:: INPUT DATA ::

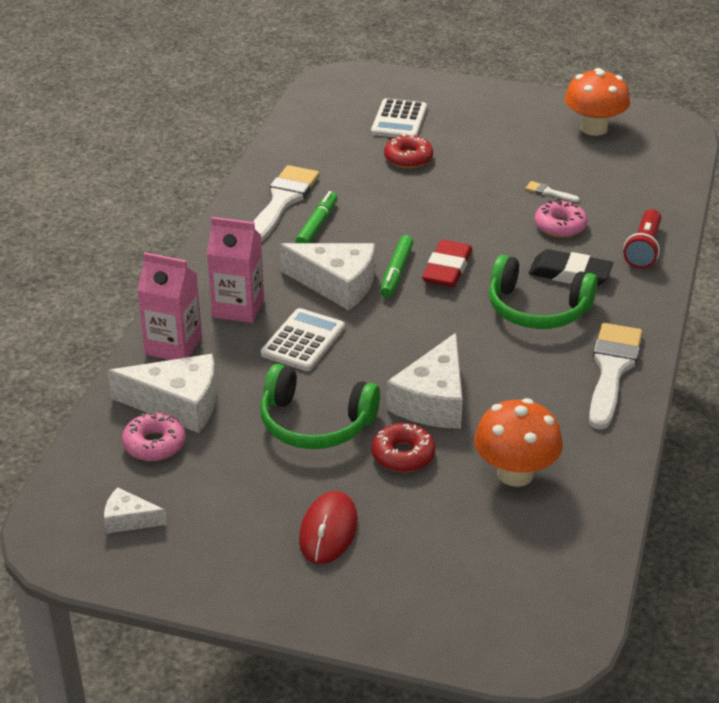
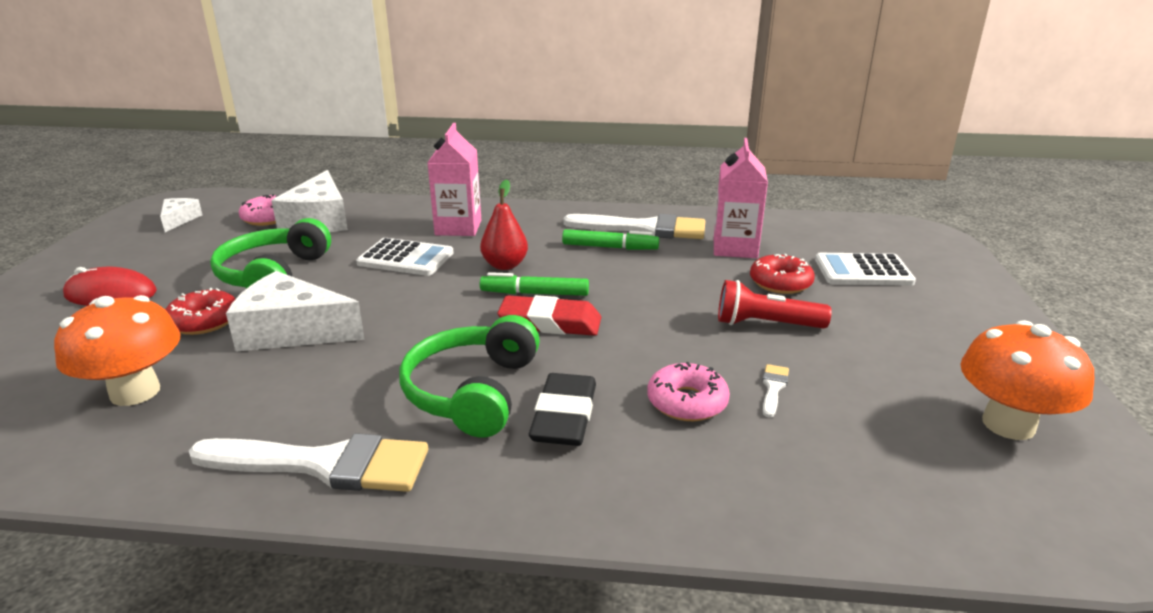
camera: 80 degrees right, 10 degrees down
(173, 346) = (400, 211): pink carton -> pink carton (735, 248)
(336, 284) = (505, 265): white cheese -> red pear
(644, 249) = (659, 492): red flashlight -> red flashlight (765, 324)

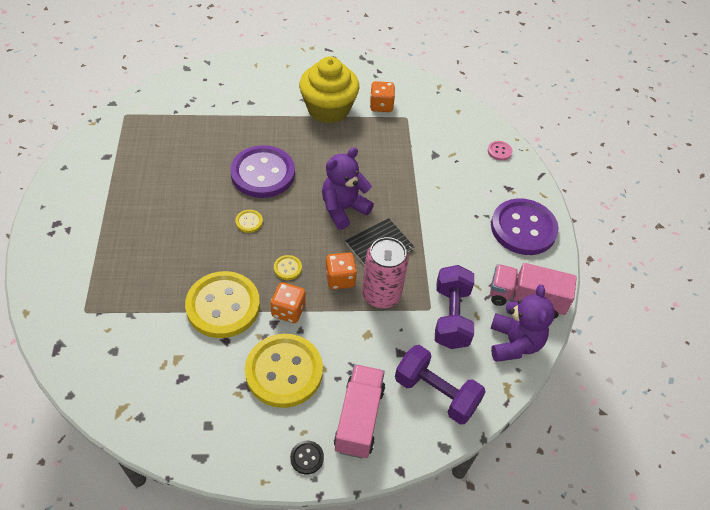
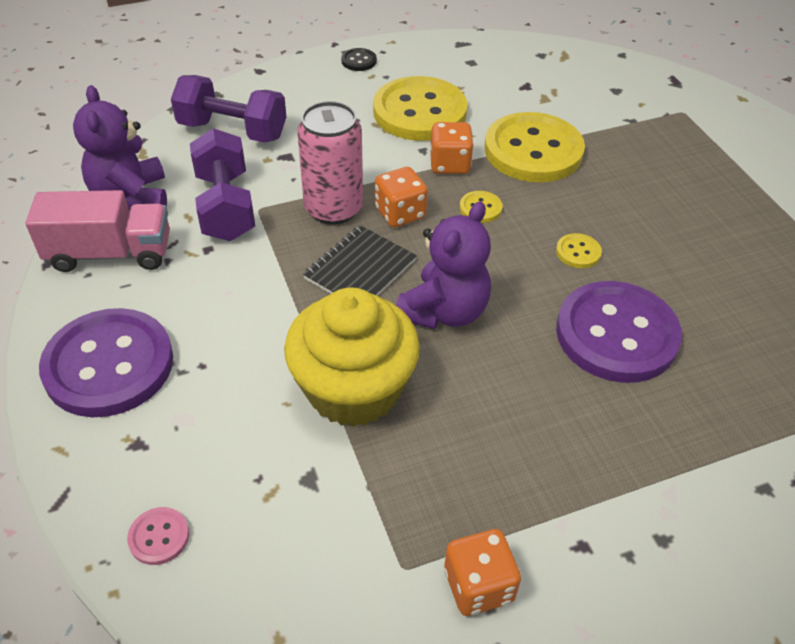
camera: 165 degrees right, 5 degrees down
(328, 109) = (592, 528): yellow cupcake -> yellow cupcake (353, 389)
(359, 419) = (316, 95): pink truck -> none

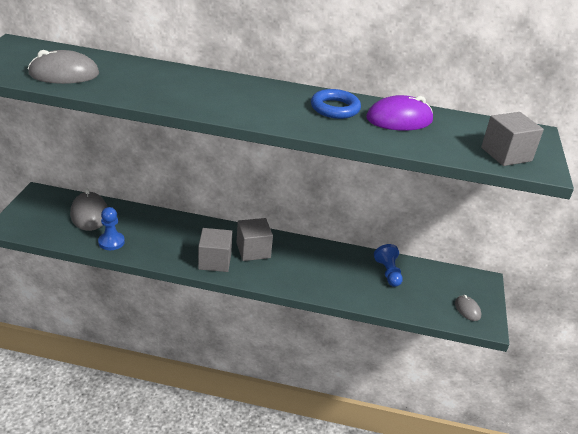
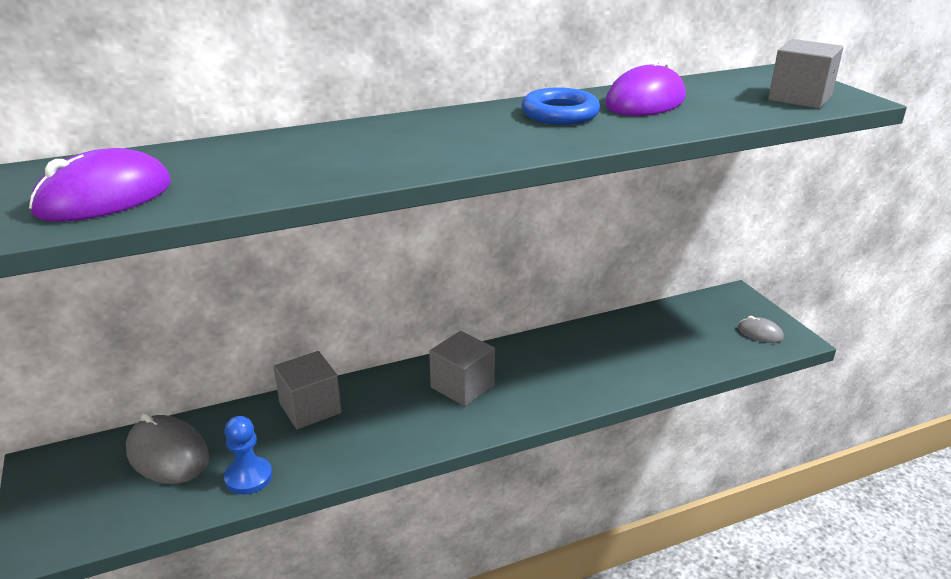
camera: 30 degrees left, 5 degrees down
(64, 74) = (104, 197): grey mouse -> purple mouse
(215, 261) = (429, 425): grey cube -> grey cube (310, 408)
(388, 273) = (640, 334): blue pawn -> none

:::
:: INPUT DATA ::

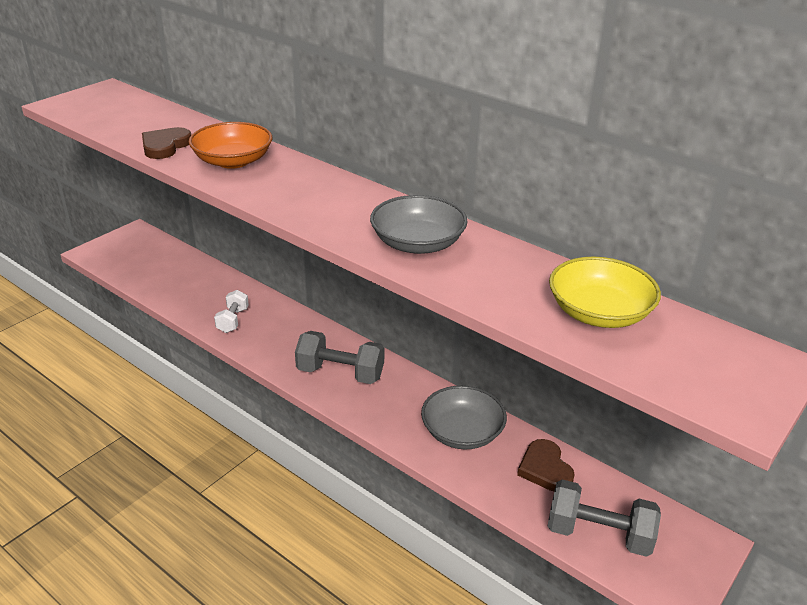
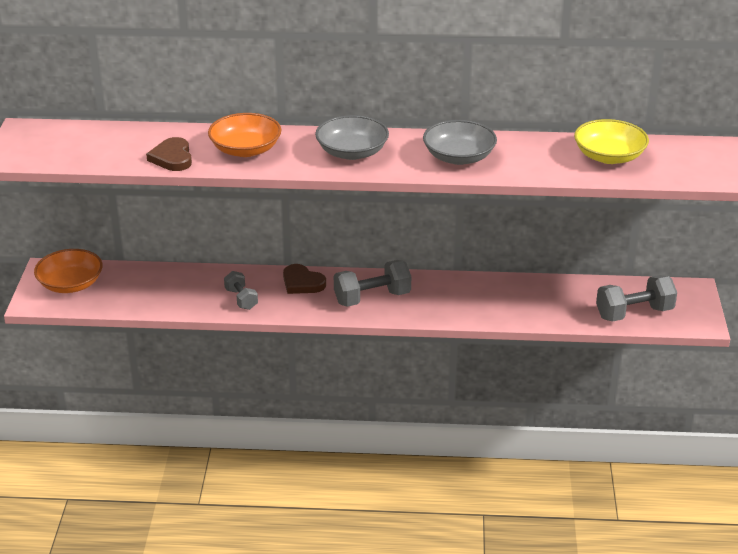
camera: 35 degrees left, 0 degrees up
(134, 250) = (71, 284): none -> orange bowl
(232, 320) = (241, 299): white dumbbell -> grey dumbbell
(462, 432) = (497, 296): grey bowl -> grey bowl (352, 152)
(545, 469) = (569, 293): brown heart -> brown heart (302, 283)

:::
:: INPUT DATA ::

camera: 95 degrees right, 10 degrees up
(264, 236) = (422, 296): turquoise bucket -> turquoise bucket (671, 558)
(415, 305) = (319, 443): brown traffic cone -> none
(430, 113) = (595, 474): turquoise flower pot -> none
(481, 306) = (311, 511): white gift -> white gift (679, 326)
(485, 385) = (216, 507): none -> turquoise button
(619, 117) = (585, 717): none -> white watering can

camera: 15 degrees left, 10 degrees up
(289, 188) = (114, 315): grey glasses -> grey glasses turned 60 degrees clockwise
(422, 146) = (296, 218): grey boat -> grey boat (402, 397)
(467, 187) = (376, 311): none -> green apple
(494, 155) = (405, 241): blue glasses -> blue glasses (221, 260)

:::

— PROBLEM DESCRIPTION —
Copy the records above exactly, beginning at the line that contains "(64, 74) = (104, 197): grey" and stopping after the line that contains "(388, 273) = (640, 334): blue pawn -> none".

— EXERCISE ANSWER —
(64, 74) = (104, 197): grey mouse -> purple mouse
(215, 261) = (429, 425): grey cube -> grey cube (310, 408)
(388, 273) = (640, 334): blue pawn -> none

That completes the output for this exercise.